Task directions
Set down all of the data that follows word for word, without the images.

Exercise materials

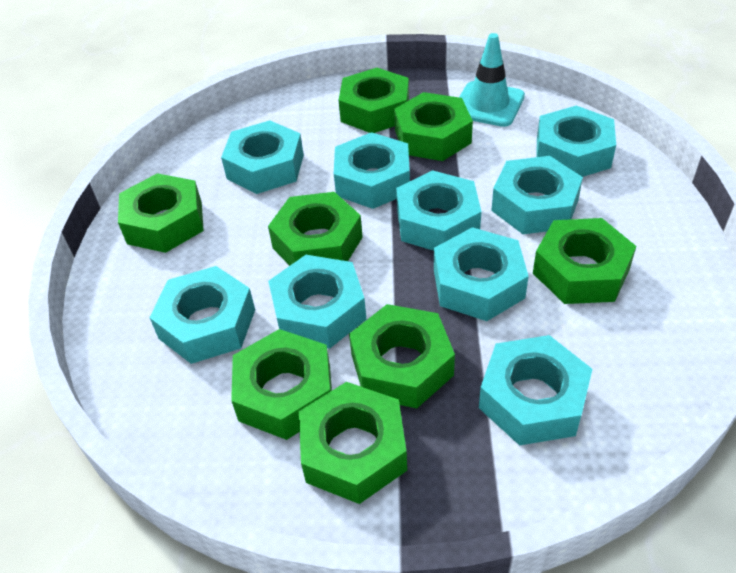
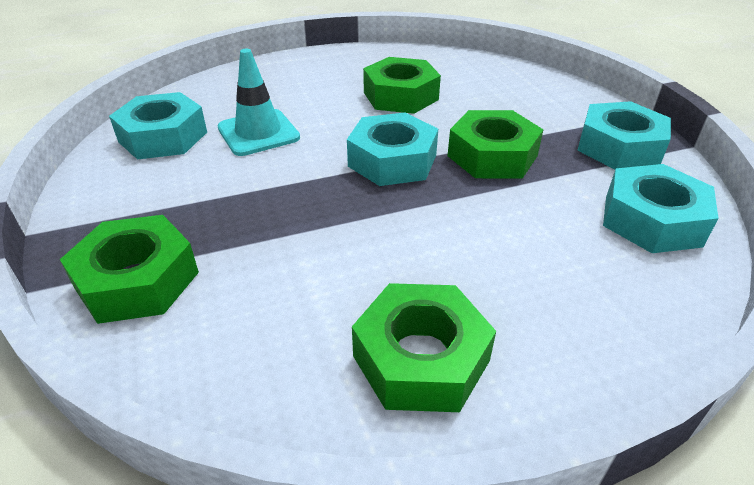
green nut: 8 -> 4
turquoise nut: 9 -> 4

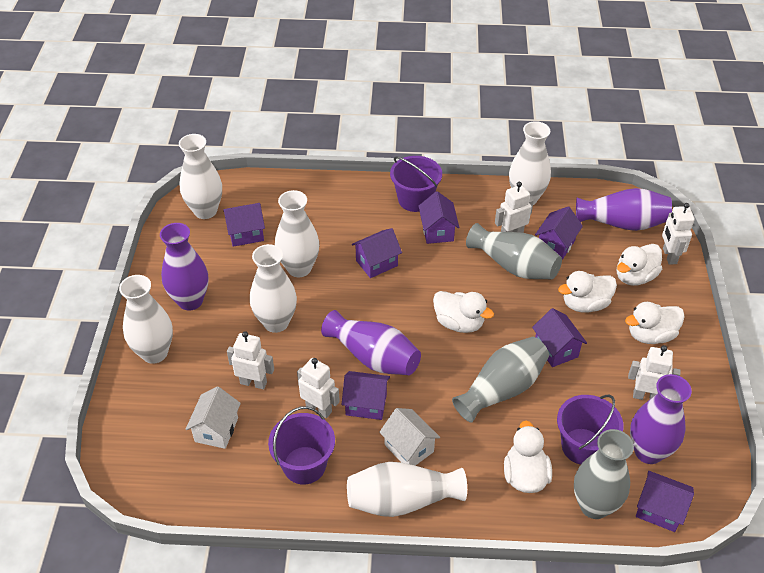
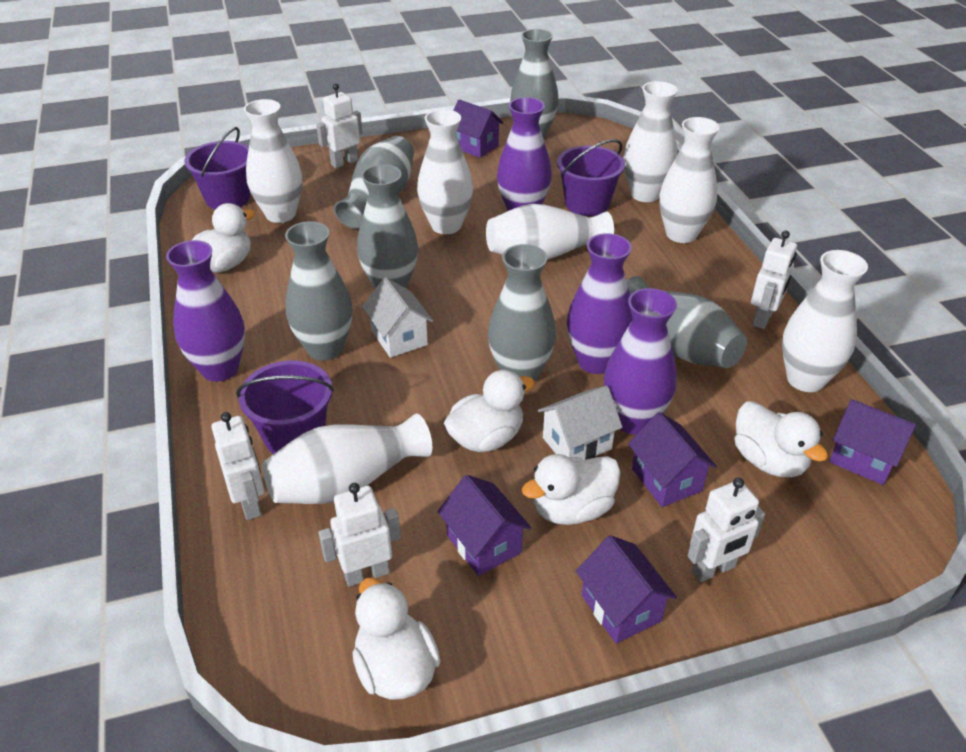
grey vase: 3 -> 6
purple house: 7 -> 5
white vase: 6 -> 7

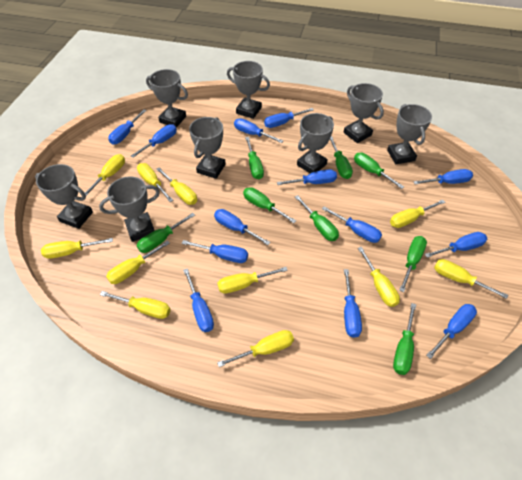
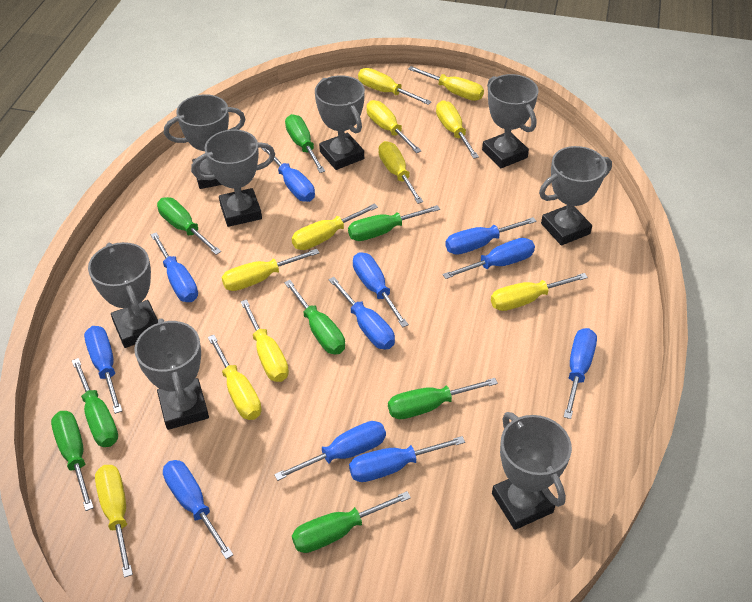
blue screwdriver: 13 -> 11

Reply to the task
green nut: 8 -> 4
turquoise nut: 9 -> 4

grey vase: 3 -> 6
purple house: 7 -> 5
white vase: 6 -> 7

blue screwdriver: 13 -> 11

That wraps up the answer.